** YOUR INSTRUCTIONS **
Images do not belong in the copy. Set down all the entries exactly.

(Before-and-after object lists)
+ + + + + + +
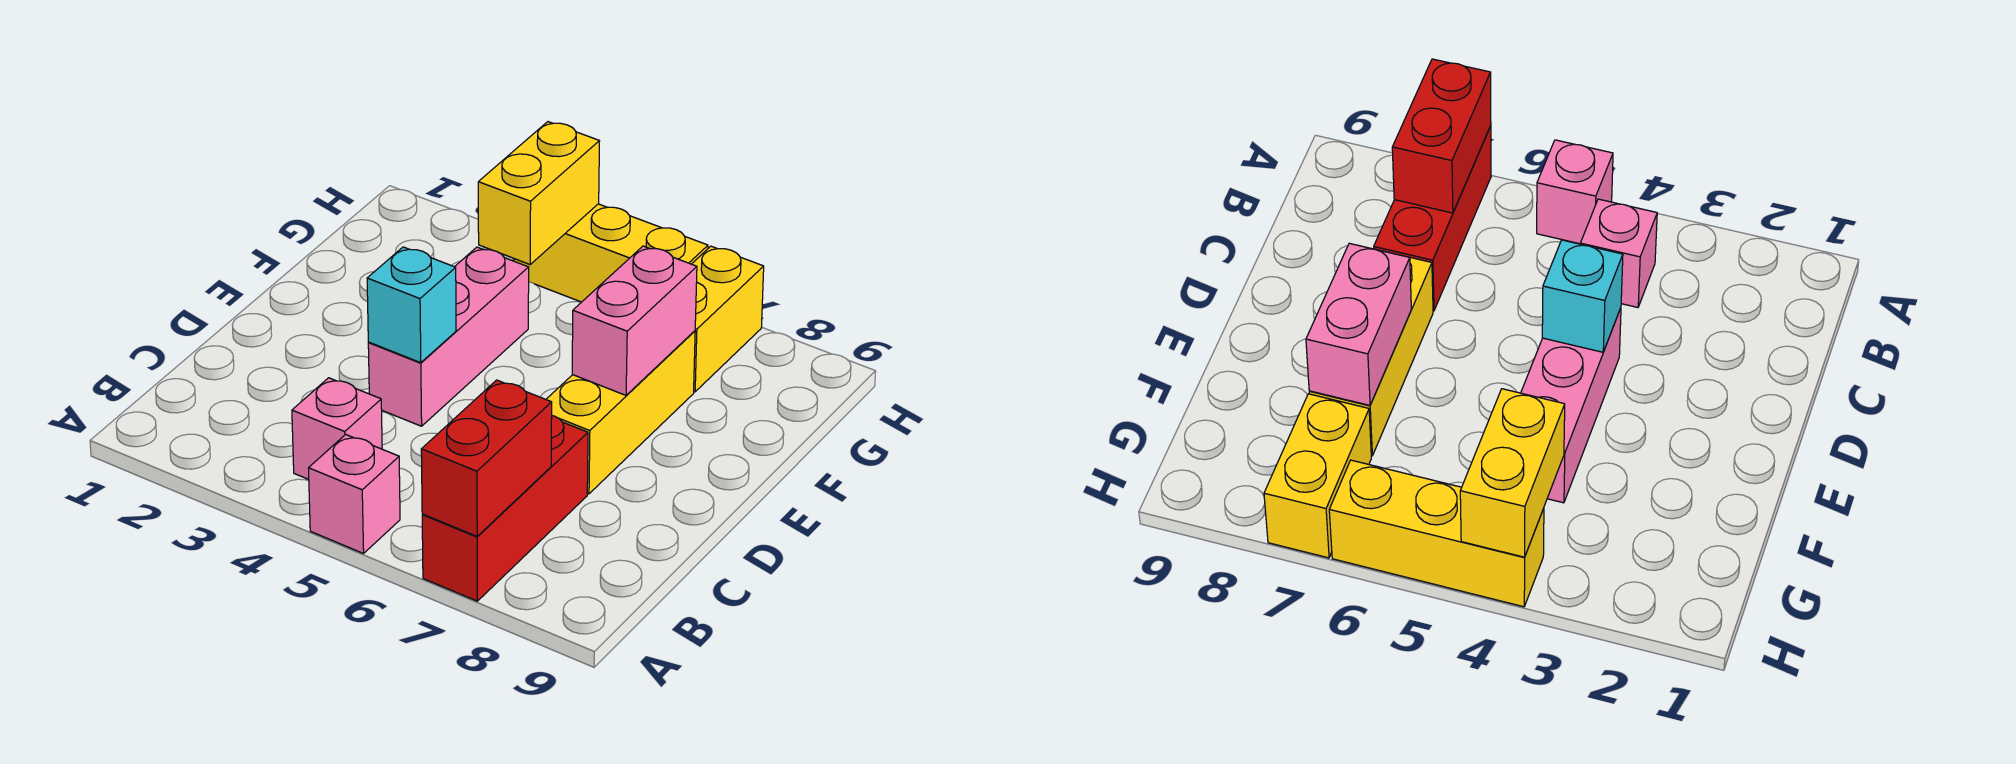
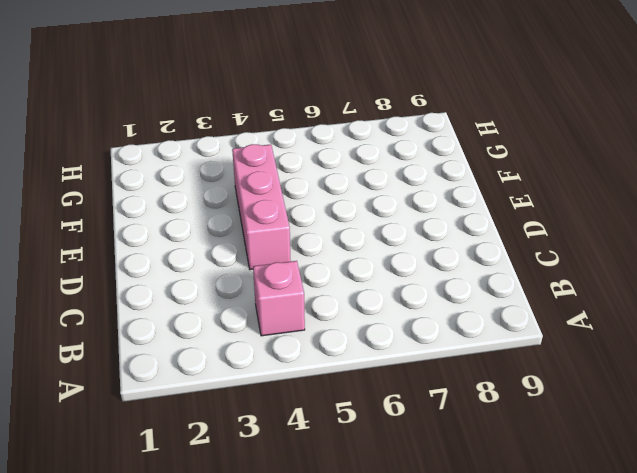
none -> pink brick A5 level 1
none -> red brick A7:C7 level 1

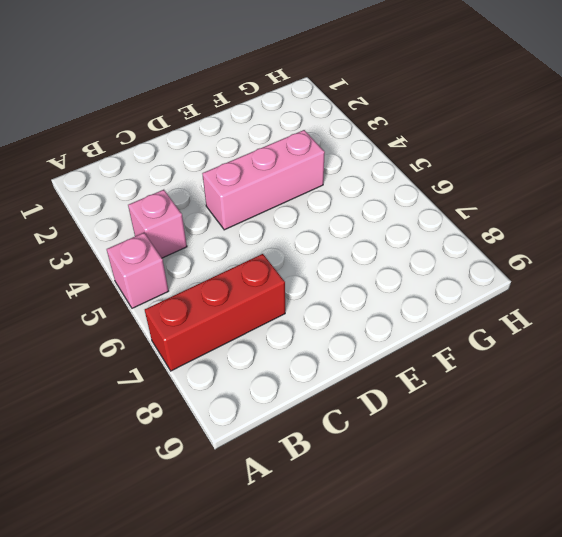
none -> yellow brick D7:F7 level 1
none -> yellow brick G7:H7 level 1

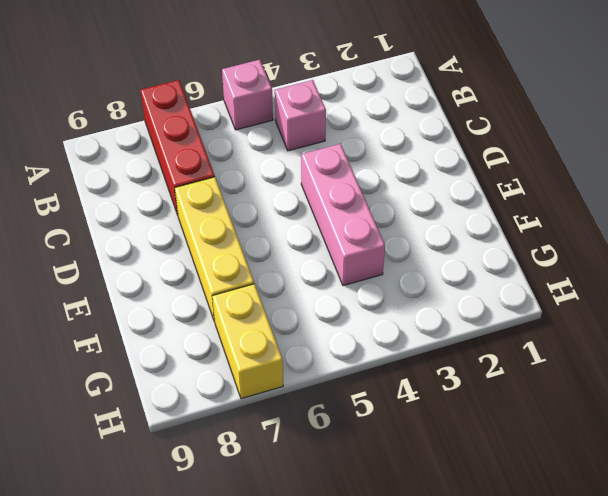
none -> yellow brick H4:H6 level 1
none -> red brick A7:B7 level 2

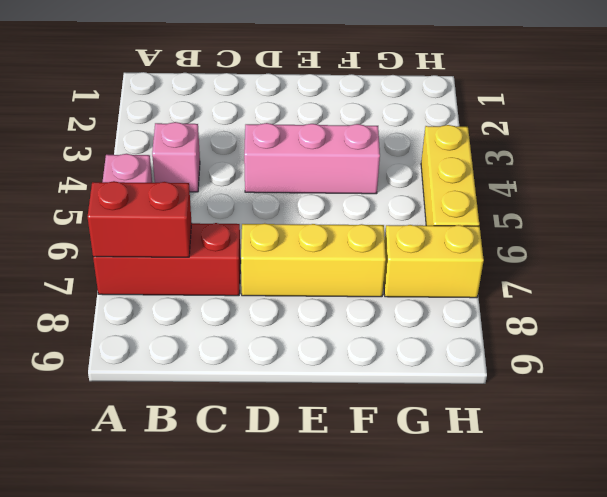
none -> cyan brick D4 level 2
none -> pink brick E7:F7 level 2

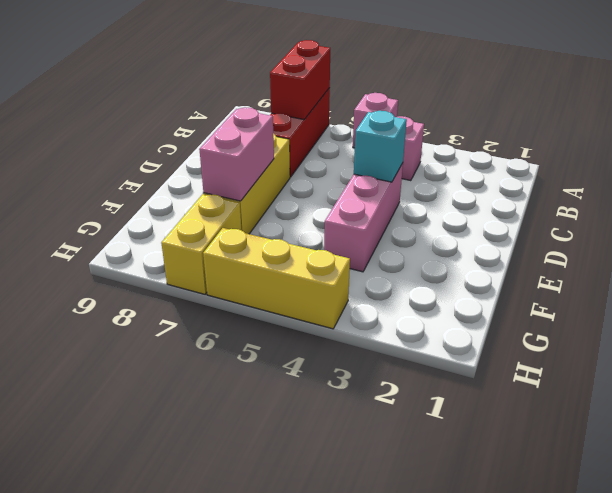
none -> yellow brick G4:H4 level 2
+ + + + + + +
** RESPONSE AREA **
none -> pink brick A5 level 1
none -> red brick A7:C7 level 1

none -> yellow brick D7:F7 level 1
none -> yellow brick G7:H7 level 1

none -> yellow brick H4:H6 level 1
none -> red brick A7:B7 level 2

none -> cyan brick D4 level 2
none -> pink brick E7:F7 level 2

none -> yellow brick G4:H4 level 2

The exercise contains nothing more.